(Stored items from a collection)
● ● ● ● ●
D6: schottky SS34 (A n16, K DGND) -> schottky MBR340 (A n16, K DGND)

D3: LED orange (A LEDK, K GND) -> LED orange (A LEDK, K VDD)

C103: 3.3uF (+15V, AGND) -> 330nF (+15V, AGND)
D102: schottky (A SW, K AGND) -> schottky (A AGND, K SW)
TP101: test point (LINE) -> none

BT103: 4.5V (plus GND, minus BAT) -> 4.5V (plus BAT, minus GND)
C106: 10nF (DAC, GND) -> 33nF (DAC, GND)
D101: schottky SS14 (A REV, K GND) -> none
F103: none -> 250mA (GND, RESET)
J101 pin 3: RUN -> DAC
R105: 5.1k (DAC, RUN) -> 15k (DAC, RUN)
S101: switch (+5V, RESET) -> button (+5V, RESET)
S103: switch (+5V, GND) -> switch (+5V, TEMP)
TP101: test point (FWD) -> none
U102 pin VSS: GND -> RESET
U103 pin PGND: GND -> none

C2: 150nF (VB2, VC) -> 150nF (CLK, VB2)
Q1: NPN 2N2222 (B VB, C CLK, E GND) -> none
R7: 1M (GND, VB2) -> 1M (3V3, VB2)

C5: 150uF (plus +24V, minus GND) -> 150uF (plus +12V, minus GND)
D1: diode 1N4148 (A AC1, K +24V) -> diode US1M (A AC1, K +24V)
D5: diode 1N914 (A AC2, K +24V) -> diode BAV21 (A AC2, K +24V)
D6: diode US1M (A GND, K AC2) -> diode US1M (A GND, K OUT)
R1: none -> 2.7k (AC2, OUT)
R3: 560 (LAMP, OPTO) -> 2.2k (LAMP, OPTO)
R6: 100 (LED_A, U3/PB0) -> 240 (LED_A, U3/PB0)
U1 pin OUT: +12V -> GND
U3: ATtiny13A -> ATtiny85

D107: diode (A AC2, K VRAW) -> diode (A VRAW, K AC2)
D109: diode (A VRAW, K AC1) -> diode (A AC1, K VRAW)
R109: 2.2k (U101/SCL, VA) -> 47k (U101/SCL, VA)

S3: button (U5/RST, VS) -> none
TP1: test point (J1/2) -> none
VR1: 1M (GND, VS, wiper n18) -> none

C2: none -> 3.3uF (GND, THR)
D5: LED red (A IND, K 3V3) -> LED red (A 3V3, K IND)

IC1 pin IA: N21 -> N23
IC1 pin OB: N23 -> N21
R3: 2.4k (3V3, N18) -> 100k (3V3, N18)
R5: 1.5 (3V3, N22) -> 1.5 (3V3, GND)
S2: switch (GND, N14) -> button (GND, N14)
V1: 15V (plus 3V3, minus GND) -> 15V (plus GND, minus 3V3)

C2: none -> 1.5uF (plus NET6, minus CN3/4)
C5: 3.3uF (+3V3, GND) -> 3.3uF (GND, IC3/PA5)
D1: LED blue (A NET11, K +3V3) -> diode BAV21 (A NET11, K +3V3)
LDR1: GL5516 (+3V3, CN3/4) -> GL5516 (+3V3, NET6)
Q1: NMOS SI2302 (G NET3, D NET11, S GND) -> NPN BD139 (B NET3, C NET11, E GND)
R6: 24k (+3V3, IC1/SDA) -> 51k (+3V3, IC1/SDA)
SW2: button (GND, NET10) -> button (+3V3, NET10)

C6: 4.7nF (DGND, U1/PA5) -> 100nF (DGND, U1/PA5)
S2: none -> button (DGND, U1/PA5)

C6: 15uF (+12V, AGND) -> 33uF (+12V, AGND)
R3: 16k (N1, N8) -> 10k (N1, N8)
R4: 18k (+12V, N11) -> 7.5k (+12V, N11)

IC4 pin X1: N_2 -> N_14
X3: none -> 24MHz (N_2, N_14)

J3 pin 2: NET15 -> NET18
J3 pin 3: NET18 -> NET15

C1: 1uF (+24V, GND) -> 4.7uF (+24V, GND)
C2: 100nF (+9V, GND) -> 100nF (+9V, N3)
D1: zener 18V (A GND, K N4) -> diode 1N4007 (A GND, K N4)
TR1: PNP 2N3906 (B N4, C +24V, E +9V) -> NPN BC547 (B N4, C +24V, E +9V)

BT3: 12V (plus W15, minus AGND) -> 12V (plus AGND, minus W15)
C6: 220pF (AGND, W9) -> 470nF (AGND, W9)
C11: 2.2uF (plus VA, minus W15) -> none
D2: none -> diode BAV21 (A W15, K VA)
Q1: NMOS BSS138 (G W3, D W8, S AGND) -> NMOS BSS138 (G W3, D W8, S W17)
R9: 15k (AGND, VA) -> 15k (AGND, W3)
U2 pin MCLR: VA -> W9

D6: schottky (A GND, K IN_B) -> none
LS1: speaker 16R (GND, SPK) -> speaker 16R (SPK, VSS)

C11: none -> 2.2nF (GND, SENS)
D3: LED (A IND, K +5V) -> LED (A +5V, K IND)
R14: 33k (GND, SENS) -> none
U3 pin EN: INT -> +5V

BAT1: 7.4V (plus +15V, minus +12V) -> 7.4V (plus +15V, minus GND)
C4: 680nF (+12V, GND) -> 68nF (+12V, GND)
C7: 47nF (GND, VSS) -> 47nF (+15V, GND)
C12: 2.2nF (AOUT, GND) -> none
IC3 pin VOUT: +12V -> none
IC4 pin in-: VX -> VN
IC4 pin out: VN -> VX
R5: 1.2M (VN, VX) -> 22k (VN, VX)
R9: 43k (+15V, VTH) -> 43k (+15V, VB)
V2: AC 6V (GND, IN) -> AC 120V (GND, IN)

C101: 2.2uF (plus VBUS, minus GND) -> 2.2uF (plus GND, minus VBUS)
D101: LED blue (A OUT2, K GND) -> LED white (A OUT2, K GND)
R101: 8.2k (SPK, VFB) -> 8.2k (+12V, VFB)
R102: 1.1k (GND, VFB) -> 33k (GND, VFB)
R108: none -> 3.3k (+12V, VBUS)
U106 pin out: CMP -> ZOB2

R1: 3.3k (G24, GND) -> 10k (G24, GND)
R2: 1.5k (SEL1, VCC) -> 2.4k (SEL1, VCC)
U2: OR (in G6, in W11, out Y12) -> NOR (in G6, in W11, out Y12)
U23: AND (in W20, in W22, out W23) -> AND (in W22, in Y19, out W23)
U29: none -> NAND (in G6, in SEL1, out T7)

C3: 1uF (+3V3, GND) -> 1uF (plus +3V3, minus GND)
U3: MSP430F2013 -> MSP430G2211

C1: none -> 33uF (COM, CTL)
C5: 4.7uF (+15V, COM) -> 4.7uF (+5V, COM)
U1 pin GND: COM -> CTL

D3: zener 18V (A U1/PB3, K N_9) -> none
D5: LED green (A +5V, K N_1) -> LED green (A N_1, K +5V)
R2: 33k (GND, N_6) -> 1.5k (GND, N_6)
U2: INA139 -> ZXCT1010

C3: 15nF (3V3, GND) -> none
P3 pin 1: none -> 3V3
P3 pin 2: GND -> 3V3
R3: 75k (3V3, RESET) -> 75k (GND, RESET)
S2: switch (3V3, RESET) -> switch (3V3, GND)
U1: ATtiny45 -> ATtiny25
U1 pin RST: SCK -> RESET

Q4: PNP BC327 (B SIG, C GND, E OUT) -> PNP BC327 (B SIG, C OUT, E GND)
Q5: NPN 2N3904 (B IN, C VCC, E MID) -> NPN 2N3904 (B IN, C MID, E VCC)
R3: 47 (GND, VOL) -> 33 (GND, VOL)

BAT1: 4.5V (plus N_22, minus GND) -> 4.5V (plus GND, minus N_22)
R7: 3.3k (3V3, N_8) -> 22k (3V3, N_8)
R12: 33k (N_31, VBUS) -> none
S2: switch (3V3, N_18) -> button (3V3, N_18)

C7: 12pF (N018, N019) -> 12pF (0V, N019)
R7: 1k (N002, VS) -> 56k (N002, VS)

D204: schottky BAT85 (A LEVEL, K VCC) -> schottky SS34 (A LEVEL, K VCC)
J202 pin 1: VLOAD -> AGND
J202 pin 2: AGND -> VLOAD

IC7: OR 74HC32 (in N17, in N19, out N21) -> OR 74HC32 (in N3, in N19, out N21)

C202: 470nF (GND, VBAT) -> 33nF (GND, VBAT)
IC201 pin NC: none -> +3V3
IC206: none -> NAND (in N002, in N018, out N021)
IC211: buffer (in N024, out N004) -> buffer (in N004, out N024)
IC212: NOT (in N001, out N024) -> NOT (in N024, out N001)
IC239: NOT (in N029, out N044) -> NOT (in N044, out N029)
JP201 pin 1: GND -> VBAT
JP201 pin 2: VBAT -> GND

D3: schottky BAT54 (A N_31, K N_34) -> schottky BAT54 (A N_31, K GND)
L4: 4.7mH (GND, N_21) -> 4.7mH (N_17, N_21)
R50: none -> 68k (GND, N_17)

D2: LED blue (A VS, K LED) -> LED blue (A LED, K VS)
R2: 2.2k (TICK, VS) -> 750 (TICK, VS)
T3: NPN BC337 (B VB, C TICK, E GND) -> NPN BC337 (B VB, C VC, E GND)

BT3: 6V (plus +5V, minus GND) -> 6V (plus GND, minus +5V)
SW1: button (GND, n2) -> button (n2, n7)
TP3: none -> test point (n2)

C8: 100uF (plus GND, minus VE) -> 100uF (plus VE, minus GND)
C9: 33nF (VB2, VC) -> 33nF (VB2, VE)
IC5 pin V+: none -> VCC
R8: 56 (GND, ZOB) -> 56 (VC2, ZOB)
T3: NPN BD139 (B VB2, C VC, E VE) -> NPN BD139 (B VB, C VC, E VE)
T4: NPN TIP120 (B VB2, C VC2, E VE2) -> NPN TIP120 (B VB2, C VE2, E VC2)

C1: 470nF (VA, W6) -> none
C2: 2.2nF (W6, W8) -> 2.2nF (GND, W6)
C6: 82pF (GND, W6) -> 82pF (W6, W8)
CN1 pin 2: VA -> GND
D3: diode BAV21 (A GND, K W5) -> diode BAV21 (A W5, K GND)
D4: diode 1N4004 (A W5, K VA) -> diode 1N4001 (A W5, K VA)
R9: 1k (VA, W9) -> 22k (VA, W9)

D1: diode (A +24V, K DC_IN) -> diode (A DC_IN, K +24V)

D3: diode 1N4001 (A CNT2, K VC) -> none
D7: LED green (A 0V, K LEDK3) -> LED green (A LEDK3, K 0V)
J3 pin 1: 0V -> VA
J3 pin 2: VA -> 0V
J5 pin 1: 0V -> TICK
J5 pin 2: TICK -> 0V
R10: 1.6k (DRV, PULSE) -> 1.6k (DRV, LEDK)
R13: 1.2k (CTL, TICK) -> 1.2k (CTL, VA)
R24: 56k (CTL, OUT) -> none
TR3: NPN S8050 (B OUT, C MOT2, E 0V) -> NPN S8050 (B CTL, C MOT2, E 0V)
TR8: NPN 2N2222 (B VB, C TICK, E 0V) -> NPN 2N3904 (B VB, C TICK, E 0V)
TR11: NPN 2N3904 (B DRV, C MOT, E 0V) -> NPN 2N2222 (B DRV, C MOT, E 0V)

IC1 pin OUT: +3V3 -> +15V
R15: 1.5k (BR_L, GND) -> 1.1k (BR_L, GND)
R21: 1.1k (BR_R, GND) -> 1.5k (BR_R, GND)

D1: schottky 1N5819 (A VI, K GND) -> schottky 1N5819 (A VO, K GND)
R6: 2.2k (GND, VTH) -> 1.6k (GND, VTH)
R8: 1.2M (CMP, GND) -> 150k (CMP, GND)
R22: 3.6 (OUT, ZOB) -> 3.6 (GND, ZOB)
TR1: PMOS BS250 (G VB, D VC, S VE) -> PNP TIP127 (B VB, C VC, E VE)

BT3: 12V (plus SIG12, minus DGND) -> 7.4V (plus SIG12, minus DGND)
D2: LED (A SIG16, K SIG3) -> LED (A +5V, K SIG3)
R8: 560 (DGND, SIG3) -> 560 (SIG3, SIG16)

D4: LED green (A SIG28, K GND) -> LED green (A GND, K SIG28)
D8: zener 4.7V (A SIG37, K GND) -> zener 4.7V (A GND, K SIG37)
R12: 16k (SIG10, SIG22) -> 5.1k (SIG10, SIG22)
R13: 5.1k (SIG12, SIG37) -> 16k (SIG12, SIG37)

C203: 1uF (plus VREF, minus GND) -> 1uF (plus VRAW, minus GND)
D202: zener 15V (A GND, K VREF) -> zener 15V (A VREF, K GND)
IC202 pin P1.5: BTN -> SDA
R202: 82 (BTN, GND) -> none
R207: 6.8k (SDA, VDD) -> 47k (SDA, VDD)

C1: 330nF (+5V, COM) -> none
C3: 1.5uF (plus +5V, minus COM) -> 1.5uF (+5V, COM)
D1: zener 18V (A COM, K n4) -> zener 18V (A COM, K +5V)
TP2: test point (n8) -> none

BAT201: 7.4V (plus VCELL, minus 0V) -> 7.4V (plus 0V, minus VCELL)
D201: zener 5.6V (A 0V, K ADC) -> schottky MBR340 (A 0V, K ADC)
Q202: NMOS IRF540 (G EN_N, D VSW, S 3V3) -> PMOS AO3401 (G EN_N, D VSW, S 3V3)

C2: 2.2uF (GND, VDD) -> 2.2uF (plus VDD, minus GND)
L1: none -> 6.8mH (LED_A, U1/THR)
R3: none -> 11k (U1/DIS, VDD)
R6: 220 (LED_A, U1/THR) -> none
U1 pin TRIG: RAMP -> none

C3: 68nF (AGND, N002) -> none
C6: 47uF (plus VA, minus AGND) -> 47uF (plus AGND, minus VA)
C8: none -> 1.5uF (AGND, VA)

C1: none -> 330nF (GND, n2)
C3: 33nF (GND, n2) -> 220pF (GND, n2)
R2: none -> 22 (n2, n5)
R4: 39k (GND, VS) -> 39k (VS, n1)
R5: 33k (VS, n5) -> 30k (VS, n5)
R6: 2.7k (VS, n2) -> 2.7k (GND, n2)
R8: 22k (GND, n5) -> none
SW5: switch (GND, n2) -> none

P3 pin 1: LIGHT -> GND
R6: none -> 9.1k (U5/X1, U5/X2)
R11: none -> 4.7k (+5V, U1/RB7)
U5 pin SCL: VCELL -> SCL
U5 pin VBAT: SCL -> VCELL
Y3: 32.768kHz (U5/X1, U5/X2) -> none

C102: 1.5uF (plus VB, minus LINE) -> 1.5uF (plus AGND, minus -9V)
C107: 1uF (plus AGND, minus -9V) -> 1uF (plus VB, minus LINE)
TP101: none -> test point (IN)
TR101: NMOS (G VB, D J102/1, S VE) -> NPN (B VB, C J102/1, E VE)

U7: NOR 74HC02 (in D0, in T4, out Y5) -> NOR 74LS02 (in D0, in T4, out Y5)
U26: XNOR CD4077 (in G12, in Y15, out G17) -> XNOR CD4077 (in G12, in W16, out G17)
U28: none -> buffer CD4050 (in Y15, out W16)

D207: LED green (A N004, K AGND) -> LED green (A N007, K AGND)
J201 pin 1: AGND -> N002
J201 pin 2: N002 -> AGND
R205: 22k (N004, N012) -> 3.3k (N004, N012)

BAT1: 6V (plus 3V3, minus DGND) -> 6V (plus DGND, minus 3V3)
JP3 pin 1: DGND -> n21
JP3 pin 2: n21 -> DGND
● ● ● ● ●
YOUR GOAL:
From the entries above, restate word for word the lines from the line containing "U106 pin out: CMP -> ZOB2" to the line containing "U29: none -> NAND (in G6, in SEL1, out T7)", both ends included, and nothing more.

OUTPUT FOR THIS TASK:
U106 pin out: CMP -> ZOB2

R1: 3.3k (G24, GND) -> 10k (G24, GND)
R2: 1.5k (SEL1, VCC) -> 2.4k (SEL1, VCC)
U2: OR (in G6, in W11, out Y12) -> NOR (in G6, in W11, out Y12)
U23: AND (in W20, in W22, out W23) -> AND (in W22, in Y19, out W23)
U29: none -> NAND (in G6, in SEL1, out T7)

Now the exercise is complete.